■ Source material
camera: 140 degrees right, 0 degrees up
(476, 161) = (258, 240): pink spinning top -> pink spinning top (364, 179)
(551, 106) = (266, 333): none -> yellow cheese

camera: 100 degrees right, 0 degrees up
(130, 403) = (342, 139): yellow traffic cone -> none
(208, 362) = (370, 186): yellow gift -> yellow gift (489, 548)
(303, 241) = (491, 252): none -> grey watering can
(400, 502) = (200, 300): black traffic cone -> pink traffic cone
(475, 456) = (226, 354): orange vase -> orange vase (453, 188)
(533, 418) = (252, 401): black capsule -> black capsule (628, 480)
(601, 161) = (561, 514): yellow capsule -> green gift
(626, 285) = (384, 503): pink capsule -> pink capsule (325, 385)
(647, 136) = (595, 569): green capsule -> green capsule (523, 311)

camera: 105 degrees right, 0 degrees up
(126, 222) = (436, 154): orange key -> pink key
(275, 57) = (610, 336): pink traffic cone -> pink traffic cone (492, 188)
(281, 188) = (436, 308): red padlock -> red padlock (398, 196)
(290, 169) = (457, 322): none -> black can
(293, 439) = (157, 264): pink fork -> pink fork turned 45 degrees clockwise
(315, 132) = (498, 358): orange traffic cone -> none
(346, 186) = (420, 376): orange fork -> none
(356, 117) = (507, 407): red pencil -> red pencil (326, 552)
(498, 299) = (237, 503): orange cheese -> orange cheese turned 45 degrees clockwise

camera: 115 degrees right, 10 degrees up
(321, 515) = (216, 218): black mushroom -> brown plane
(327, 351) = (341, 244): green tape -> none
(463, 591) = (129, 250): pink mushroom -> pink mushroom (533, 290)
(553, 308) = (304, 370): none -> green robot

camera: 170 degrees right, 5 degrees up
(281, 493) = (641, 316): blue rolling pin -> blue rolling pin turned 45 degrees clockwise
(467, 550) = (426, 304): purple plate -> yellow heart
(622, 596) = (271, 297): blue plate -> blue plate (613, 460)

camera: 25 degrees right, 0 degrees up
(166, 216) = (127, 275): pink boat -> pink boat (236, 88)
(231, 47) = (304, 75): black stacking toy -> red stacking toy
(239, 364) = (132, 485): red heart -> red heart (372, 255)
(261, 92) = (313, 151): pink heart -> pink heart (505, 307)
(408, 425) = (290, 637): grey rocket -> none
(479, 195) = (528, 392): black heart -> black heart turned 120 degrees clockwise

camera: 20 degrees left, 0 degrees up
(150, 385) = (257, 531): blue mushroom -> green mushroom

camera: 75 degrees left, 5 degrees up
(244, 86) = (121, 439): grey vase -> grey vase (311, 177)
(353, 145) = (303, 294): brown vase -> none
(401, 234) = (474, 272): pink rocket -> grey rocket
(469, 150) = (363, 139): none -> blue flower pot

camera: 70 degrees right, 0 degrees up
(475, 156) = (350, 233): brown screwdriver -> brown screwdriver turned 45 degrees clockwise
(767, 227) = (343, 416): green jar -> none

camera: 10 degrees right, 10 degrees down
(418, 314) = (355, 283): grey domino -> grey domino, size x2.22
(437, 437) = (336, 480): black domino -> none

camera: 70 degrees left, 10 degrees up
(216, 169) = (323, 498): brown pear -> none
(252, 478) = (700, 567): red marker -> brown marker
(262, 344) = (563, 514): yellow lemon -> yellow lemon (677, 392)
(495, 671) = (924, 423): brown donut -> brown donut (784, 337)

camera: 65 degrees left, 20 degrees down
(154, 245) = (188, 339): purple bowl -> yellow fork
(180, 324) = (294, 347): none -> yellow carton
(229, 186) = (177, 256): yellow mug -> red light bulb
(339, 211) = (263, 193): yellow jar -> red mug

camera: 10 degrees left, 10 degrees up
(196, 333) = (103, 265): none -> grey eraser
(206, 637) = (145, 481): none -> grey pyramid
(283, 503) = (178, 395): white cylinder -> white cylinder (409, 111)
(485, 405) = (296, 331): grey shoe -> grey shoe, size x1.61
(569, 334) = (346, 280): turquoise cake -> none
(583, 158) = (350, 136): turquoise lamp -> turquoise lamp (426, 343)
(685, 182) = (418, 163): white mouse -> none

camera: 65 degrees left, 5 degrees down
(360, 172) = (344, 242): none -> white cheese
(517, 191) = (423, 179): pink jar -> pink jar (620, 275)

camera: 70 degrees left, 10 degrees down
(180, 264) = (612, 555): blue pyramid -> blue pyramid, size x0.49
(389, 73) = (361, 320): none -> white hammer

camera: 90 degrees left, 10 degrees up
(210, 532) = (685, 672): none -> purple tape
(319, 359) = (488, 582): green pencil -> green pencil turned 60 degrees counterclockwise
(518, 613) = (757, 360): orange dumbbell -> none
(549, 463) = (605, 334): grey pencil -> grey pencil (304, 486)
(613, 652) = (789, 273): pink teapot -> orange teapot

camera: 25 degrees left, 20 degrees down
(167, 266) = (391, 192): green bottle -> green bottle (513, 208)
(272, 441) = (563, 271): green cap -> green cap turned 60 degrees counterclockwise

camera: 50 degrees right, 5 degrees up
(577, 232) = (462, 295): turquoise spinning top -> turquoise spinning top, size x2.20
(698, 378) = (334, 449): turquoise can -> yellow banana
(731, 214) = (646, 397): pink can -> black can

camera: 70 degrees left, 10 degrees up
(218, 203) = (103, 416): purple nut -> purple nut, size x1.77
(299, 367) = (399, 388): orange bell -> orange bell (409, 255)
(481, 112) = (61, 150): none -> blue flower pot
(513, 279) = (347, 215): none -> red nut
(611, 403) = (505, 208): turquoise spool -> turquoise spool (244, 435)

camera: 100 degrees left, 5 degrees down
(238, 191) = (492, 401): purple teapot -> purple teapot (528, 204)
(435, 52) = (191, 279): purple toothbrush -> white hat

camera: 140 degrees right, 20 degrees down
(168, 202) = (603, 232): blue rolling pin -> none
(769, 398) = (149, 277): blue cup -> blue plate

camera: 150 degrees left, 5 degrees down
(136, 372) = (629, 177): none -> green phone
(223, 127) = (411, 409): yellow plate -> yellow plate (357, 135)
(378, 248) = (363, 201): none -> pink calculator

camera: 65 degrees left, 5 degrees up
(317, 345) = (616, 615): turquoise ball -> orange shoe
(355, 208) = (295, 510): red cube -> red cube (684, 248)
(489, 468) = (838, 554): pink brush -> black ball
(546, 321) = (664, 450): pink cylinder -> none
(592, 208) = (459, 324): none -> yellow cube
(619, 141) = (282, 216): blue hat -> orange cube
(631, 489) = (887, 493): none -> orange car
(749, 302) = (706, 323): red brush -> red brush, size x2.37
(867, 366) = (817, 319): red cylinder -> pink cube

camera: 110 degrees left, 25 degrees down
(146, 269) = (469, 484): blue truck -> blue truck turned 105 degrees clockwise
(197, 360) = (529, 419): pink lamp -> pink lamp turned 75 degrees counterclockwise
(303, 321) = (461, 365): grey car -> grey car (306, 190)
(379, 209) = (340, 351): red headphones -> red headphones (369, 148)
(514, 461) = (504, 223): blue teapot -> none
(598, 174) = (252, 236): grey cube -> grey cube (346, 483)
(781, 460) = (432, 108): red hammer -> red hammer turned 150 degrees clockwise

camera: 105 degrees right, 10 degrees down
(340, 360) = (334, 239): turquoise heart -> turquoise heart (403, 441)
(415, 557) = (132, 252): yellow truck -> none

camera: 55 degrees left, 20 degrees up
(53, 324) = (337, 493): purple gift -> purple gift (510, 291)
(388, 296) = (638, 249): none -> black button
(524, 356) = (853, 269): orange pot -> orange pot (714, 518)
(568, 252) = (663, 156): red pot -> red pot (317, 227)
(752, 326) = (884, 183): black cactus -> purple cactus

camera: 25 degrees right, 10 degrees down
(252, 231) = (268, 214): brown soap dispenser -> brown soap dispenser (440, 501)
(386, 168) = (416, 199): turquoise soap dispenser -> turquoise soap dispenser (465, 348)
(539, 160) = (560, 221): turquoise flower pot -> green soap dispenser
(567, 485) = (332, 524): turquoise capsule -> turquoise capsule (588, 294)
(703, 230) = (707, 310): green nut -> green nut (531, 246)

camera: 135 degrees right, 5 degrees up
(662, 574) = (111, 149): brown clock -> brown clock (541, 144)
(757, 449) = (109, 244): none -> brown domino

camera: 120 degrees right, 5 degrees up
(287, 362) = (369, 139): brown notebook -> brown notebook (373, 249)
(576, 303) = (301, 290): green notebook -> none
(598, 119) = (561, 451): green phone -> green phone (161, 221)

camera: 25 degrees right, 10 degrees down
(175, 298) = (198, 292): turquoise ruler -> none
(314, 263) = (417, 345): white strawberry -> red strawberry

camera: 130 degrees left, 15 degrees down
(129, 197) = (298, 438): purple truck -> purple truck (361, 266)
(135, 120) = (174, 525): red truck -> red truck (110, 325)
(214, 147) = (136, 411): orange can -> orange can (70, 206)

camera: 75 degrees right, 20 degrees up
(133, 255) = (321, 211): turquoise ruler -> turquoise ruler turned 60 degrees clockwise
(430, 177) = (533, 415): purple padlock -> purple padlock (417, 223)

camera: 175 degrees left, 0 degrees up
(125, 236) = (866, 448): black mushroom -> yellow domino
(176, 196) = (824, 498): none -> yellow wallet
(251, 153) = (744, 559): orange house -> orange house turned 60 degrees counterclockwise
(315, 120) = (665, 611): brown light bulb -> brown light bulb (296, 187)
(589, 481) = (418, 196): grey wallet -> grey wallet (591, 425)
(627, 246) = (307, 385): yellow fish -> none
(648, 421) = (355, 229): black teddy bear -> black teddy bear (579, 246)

■ Your instructions
Would you retype exactly the lines above, from the line with "(698, 378) = (334, 449): turquoise" to the line with "(611, 403) = (505, 208): turquoise", with both end lines kept and nothing more?

■ Expected output
(698, 378) = (334, 449): turquoise can -> yellow banana
(731, 214) = (646, 397): pink can -> black can

camera: 70 degrees left, 10 degrees up
(218, 203) = (103, 416): purple nut -> purple nut, size x1.77
(299, 367) = (399, 388): orange bell -> orange bell (409, 255)
(481, 112) = (61, 150): none -> blue flower pot
(513, 279) = (347, 215): none -> red nut
(611, 403) = (505, 208): turquoise spool -> turquoise spool (244, 435)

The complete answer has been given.